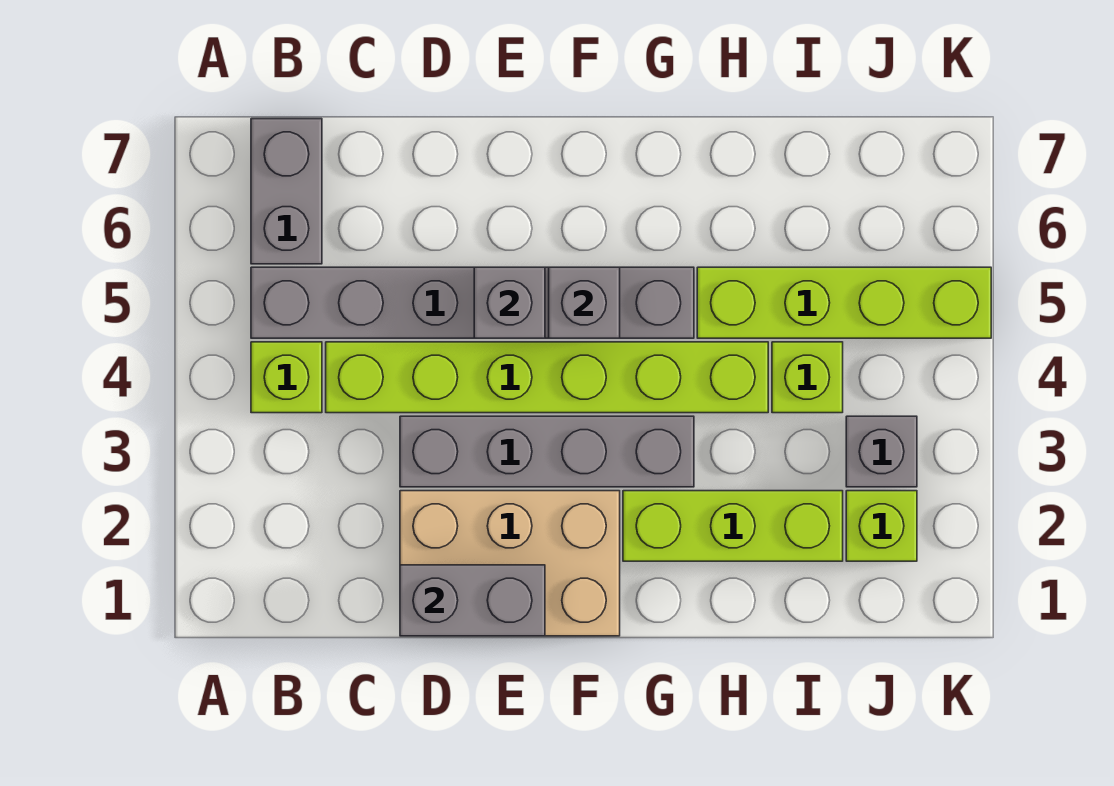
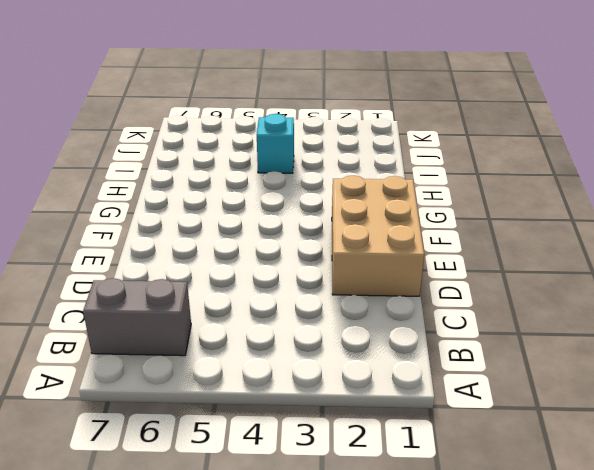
cyan brick I4 level 1 -> lime brick I4 level 1
none -> lime brick B4 level 1
none -> grey brick B5:G5 level 1
none -> lime brick C4:H4 level 1

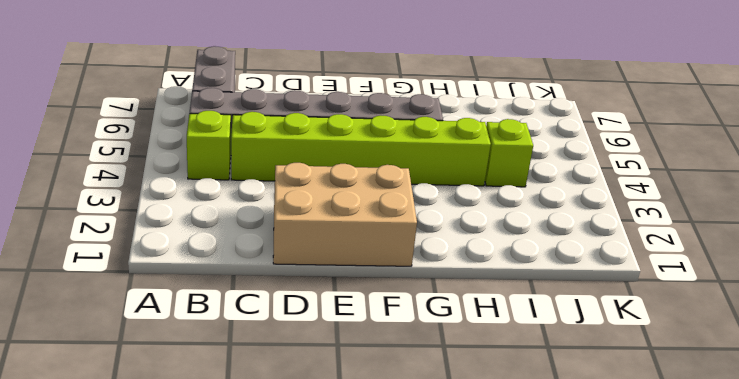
none -> grey brick D3:G3 level 1
none -> lime brick G2:I2 level 1
none -> lime brick H5:K5 level 1

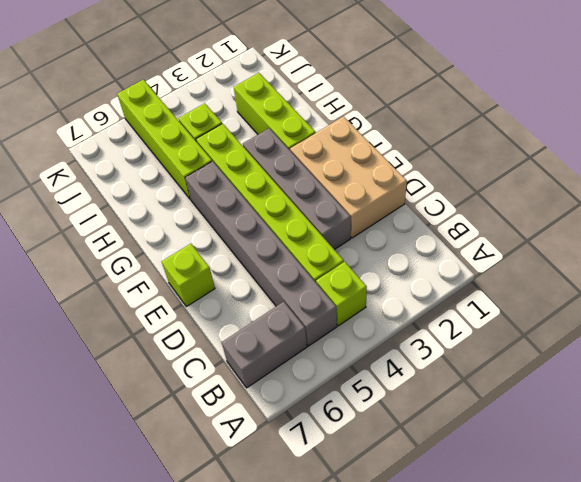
lime brick E7 level 1 -> lime brick J2 level 1
none -> grey brick J3 level 1
none -> grey brick D1:E1 level 2
none -> grey brick E5 level 2

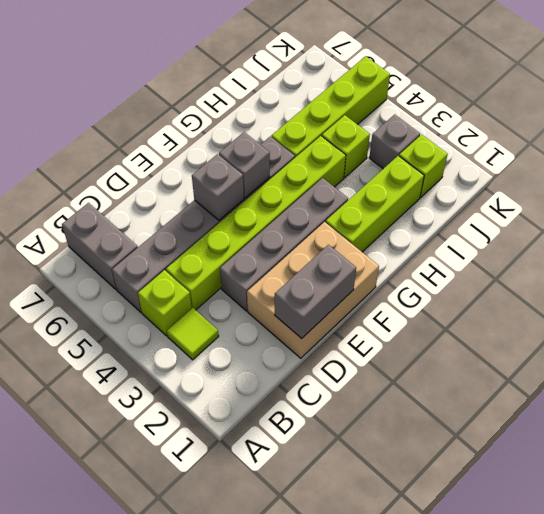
lime tile B3 level 1 -> none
+-------+
What the exercise asks: Repeat everything in the records above exactly; pictures are not part of the copy.

Written response:
cyan brick I4 level 1 -> lime brick I4 level 1
none -> lime brick B4 level 1
none -> grey brick B5:G5 level 1
none -> lime brick C4:H4 level 1

none -> grey brick D3:G3 level 1
none -> lime brick G2:I2 level 1
none -> lime brick H5:K5 level 1

lime brick E7 level 1 -> lime brick J2 level 1
none -> grey brick J3 level 1
none -> grey brick D1:E1 level 2
none -> grey brick E5 level 2

lime tile B3 level 1 -> none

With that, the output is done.